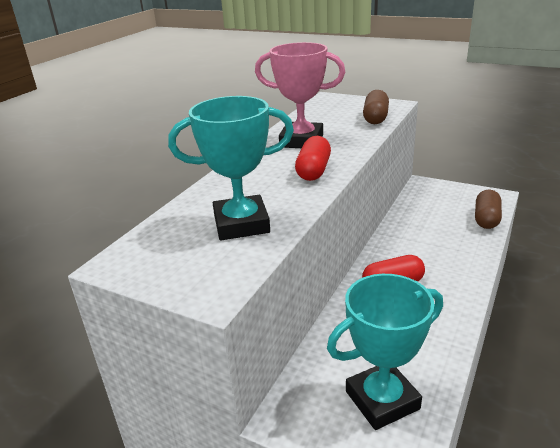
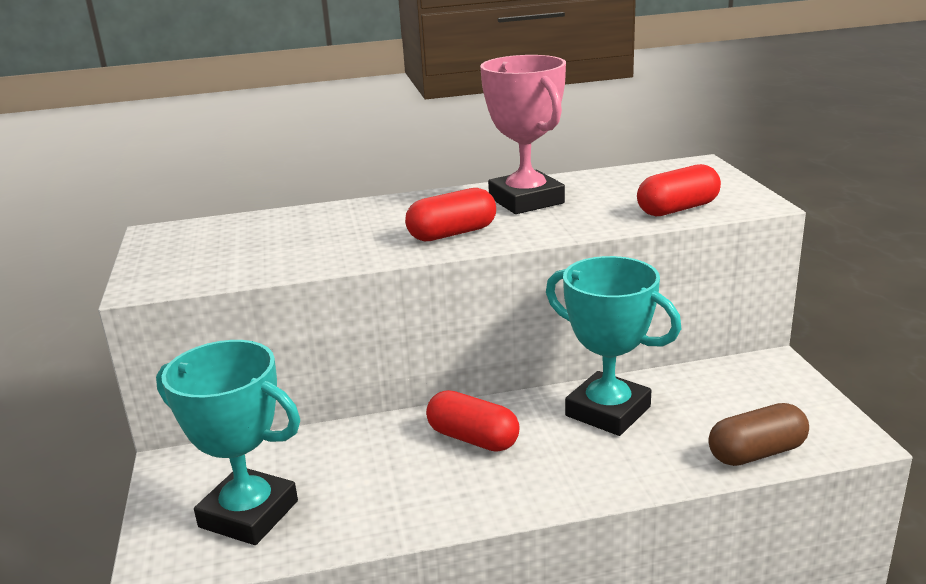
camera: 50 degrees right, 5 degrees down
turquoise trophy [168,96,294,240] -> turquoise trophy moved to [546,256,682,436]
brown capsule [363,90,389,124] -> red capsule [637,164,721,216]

---

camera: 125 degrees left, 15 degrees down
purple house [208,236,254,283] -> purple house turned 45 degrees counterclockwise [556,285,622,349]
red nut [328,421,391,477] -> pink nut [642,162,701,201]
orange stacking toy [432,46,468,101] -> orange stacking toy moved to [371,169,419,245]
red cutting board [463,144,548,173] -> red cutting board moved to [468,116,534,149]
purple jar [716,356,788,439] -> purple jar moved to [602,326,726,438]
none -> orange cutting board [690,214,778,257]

...

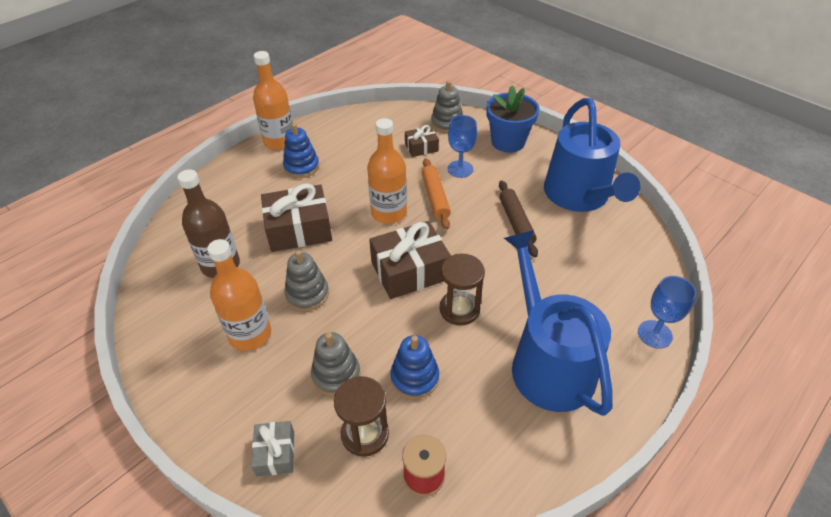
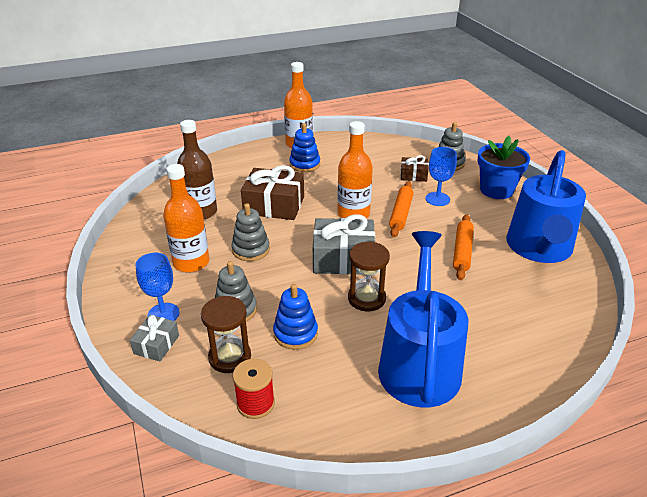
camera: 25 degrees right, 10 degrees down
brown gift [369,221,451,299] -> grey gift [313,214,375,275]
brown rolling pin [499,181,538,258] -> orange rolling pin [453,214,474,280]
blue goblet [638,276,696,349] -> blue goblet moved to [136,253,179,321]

* **Exercise details**: Everything from the line with "red nut [328,421,391,477]" through the line with "red cutting board [463,144,548,173]" should be written out exactly as it appears above, end lines included, and nothing outside that range.

* **Solution below**:
red nut [328,421,391,477] -> pink nut [642,162,701,201]
orange stacking toy [432,46,468,101] -> orange stacking toy moved to [371,169,419,245]
red cutting board [463,144,548,173] -> red cutting board moved to [468,116,534,149]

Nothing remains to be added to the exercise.